EXERCISE
Show every line in the entries below where the word "camera" appears.

*** RECORDS SUPPLIED ***

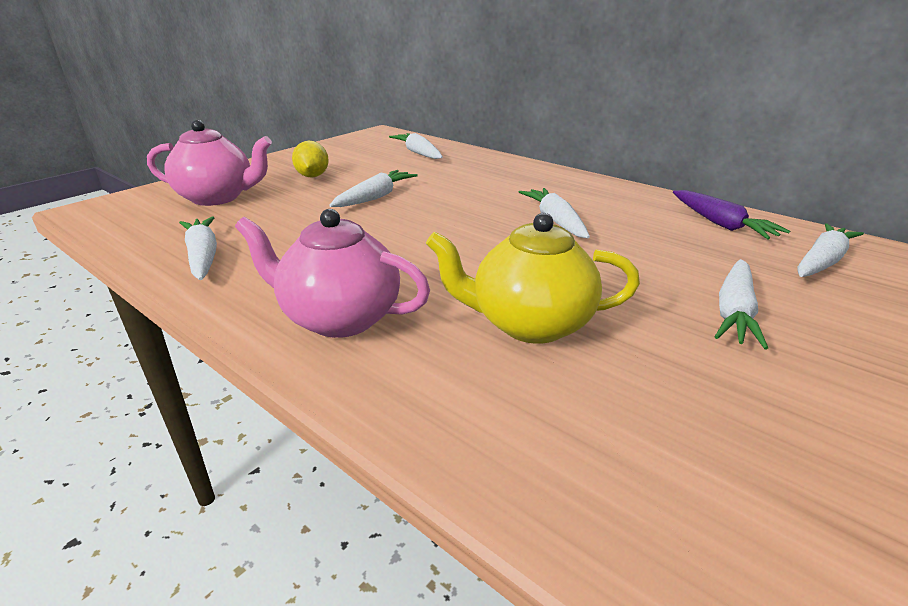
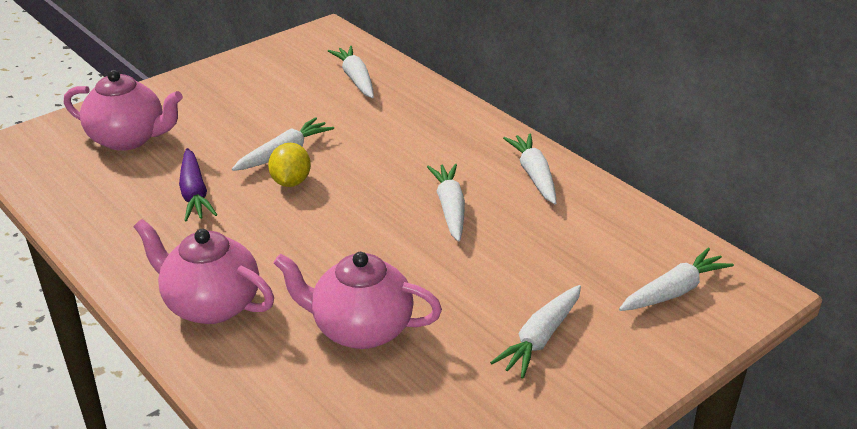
camera: 10 degrees right, 5 degrees up
(203, 256) = (109, 221): white carrot -> white carrot (534, 175)
(312, 176) = (229, 112): yellow lemon -> yellow lemon (291, 182)
(529, 324) = (360, 329): yellow teapot -> pink teapot
(721, 224) = (616, 230): purple carrot -> purple carrot (194, 193)

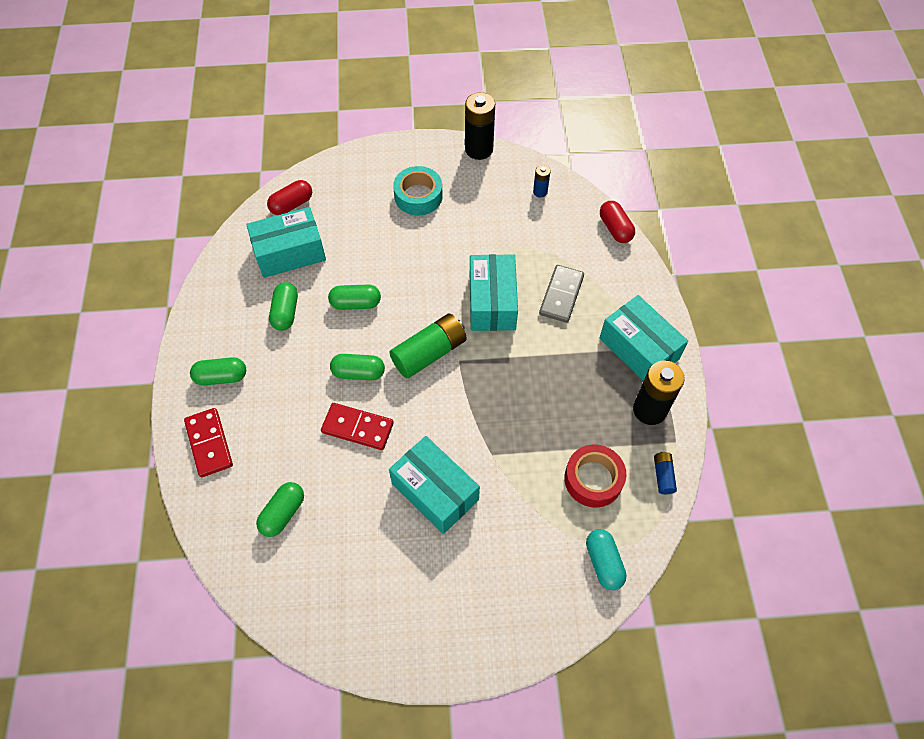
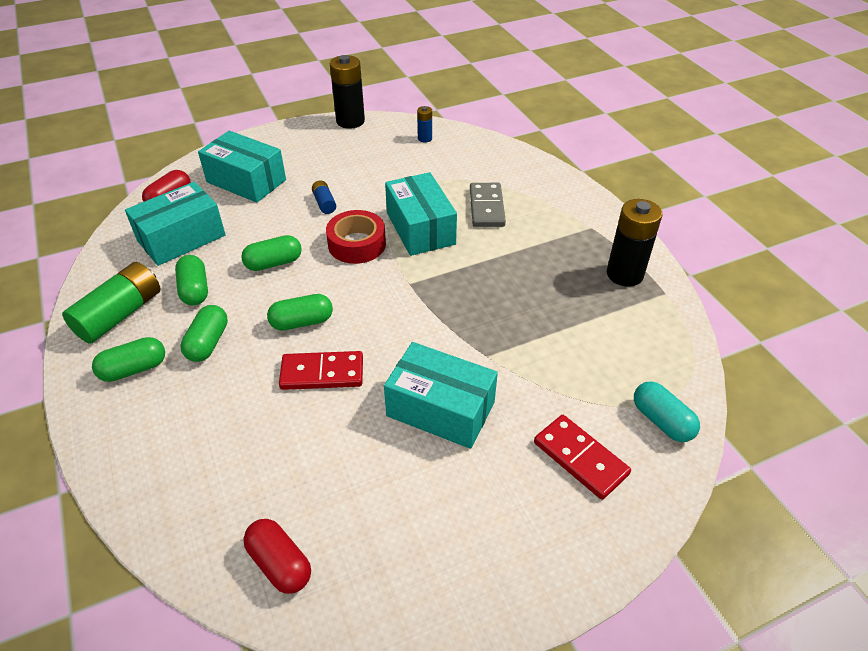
camera: 20 degrees left, 15 degrees down
(209, 443) = (138, 441): red domino -> red domino (580, 458)
(283, 513) = (262, 488): green capsule -> green capsule (208, 343)
(418, 196) = (305, 165): turquoise tape -> none
(429, 353) = (374, 285): green battery -> green battery (120, 314)
(593, 479) = (605, 347): red tape -> red tape (357, 244)
(615, 229) = (509, 149): red capsule -> red capsule (280, 563)
(639, 348) = (584, 229): turquoise box -> turquoise box (246, 181)
(663, 475) = (671, 324): blue battery -> blue battery (324, 203)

*** End of RECORDS SUPPLIED ***

RESPONSE BELOW
camera: 10 degrees right, 5 degrees up
camera: 20 degrees left, 15 degrees down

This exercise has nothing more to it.